#### [Your instructions]
Quote all of the material below word for word, leaving out the pictures.

# # # # #

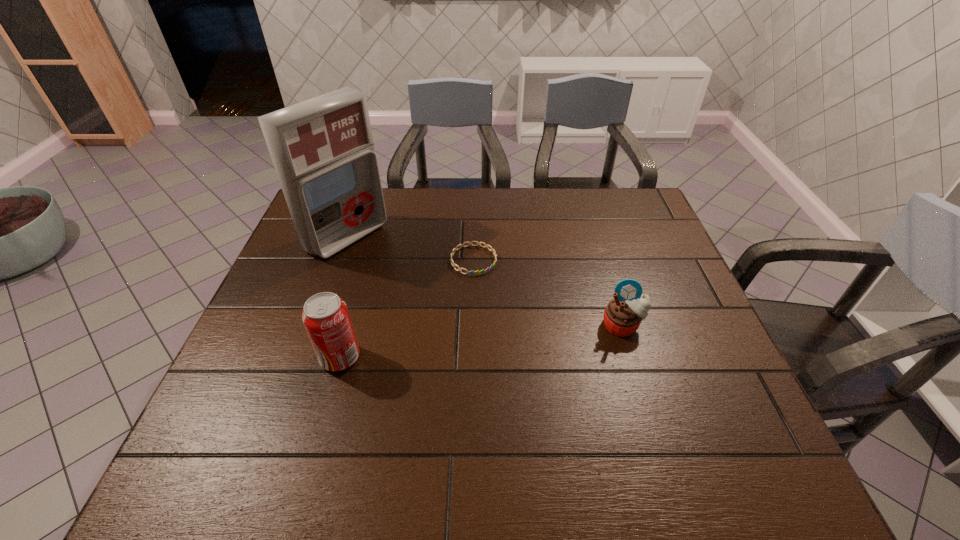
Where is `object at the far left corner`? The image size is (960, 540). object at the far left corner is located at coordinates (322, 149).

The width and height of the screenshot is (960, 540). Find the location of `vacant position at the far edge of the desktop`. vacant position at the far edge of the desktop is located at coordinates (391, 190).

The height and width of the screenshot is (540, 960). What are the coordinates of `free spot at the near edge of the desktop` in the screenshot? It's located at (481, 393).

Where is `free space at the left edge of the desktop`? Image resolution: width=960 pixels, height=540 pixels. free space at the left edge of the desktop is located at coordinates (293, 341).

The width and height of the screenshot is (960, 540). In order to click on free space at the right edge of the desktop in this screenshot , I will do [x=732, y=374].

At what (x,y) coordinates should I click in order to perform the action: click on free spot at the far right corner of the desktop. Please return your answer as a coordinate pair (x, y). This screenshot has width=960, height=540. Looking at the image, I should click on (635, 218).

Find the location of `free area in between the third shortest object and the third farthest object`. free area in between the third shortest object and the third farthest object is located at coordinates (481, 342).

At what (x,y) coordinates should I click in order to perform the action: click on free area in between the tallest object and the muffin. Please return your answer as a coordinate pair (x, y). The height and width of the screenshot is (540, 960). Looking at the image, I should click on (485, 281).

Image resolution: width=960 pixels, height=540 pixels. I want to click on vacant space in between the second tallest object and the tallest object, so click(344, 298).

The image size is (960, 540). Find the location of `vacant region between the shortest object and the second tallest object`. vacant region between the shortest object and the second tallest object is located at coordinates (407, 309).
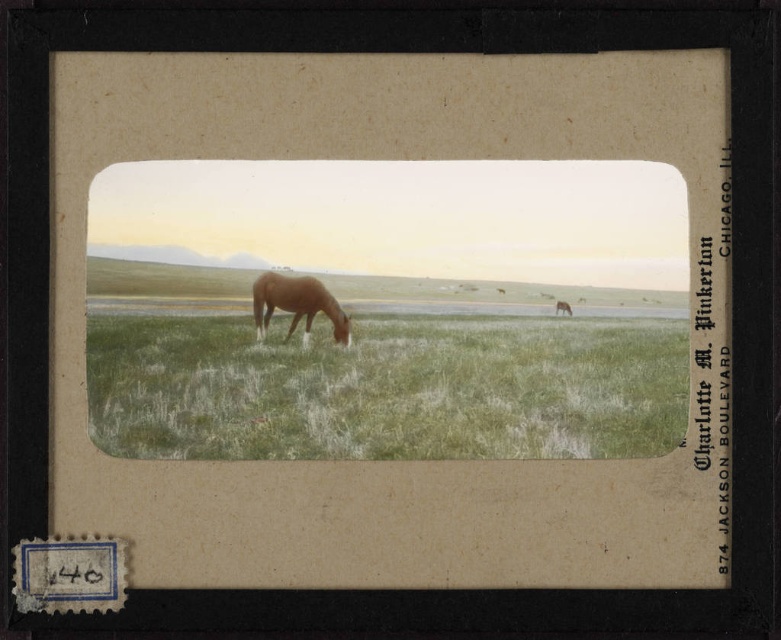
You are a photographer analyzing this vintage image. You need to determine if the green grassy field at center is wider than the light brown horse at center. Can you confirm this based on the scene?

The green grassy field at center is wider than the light brown horse at center, so yes, the green grassy field at center is wider than the light brown horse at center.

You are a photographer analyzing this vintage image. The image has a point marked at coordinates (296, 305). Which object in the scene does this point lie on?

The point at coordinates (296, 305) lies on the light brown horse at center.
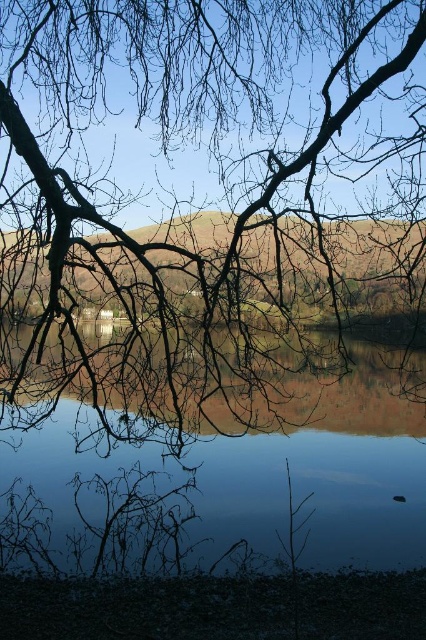
Is brown/rough branches at upper center smaller than transparent glass water at center?

No.

Is brown/rough branches at upper center to the left of transparent glass water at center from the viewer's perspective?

A: Yes, brown/rough branches at upper center is to the left of transparent glass water at center.

I want to click on brown/rough branches at upper center, so click(201, 211).

Where is `brown/rough branches at upper center`? brown/rough branches at upper center is located at coordinates (201, 211).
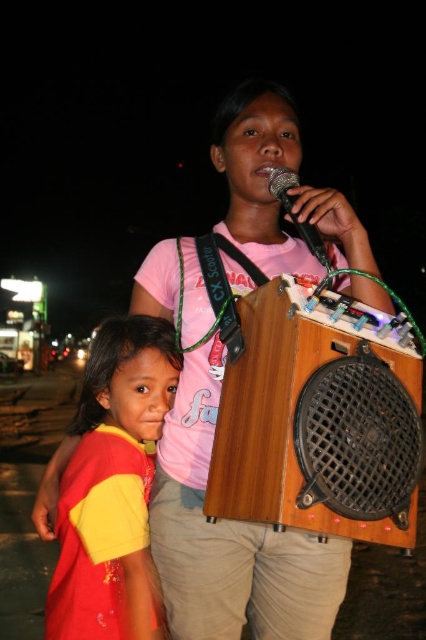
You are setting up a stage for a small performance. You have the wooden speaker at center and the yellow fabric shirt at lower left. Which object takes up more space when placed on the stage?

The yellow fabric shirt at lower left takes up more space than the wooden speaker at center because the wooden speaker at center occupies less space than yellow fabric shirt at lower left.

You are organizing a small outdoor concert and need to set up equipment. You have a wooden speaker at center and a black matte microphone at upper center. Which object should you place first if you want to ensure there is enough space for both?

The wooden speaker at center is larger in size than the black matte microphone at upper center, so you should place the wooden speaker at center first to ensure there is enough space for both.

# # # # #

#### [Full output]
Where is `object at the far left corner`? The image size is (960, 540). object at the far left corner is located at coordinates (322, 149).

The width and height of the screenshot is (960, 540). Find the location of `vacant position at the far edge of the desktop`. vacant position at the far edge of the desktop is located at coordinates (391, 190).

The height and width of the screenshot is (540, 960). What are the coordinates of `free spot at the near edge of the desktop` in the screenshot? It's located at (481, 393).

Where is `free space at the left edge of the desktop`? Image resolution: width=960 pixels, height=540 pixels. free space at the left edge of the desktop is located at coordinates (293, 341).

The width and height of the screenshot is (960, 540). In order to click on free space at the right edge of the desktop in this screenshot , I will do [x=732, y=374].

At what (x,y) coordinates should I click in order to perform the action: click on free spot at the far right corner of the desktop. Please return your answer as a coordinate pair (x, y). This screenshot has width=960, height=540. Looking at the image, I should click on (635, 218).

Find the location of `free area in between the third shortest object and the third farthest object`. free area in between the third shortest object and the third farthest object is located at coordinates (481, 342).

At what (x,y) coordinates should I click in order to perform the action: click on free area in between the tallest object and the muffin. Please return your answer as a coordinate pair (x, y). The height and width of the screenshot is (540, 960). Looking at the image, I should click on (485, 281).

Image resolution: width=960 pixels, height=540 pixels. I want to click on vacant space in between the second tallest object and the tallest object, so click(344, 298).

The image size is (960, 540). Find the location of `vacant region between the shortest object and the second tallest object`. vacant region between the shortest object and the second tallest object is located at coordinates (407, 309).
You are a photographer analyzing this vintage image. You need to determine if the green grassy field at center is wider than the light brown horse at center. Can you confirm this based on the scene?

The green grassy field at center is wider than the light brown horse at center, so yes, the green grassy field at center is wider than the light brown horse at center.

You are a photographer analyzing this vintage image. The image has a point marked at coordinates (296, 305). Which object in the scene does this point lie on?

The point at coordinates (296, 305) lies on the light brown horse at center.
Is brown/rough branches at upper center smaller than transparent glass water at center?

No.

Is brown/rough branches at upper center to the left of transparent glass water at center from the viewer's perspective?

A: Yes, brown/rough branches at upper center is to the left of transparent glass water at center.

I want to click on brown/rough branches at upper center, so click(201, 211).

Where is `brown/rough branches at upper center`? brown/rough branches at upper center is located at coordinates (201, 211).
You are setting up a stage for a small performance. You have the wooden speaker at center and the yellow fabric shirt at lower left. Which object takes up more space when placed on the stage?

The yellow fabric shirt at lower left takes up more space than the wooden speaker at center because the wooden speaker at center occupies less space than yellow fabric shirt at lower left.

You are organizing a small outdoor concert and need to set up equipment. You have a wooden speaker at center and a black matte microphone at upper center. Which object should you place first if you want to ensure there is enough space for both?

The wooden speaker at center is larger in size than the black matte microphone at upper center, so you should place the wooden speaker at center first to ensure there is enough space for both.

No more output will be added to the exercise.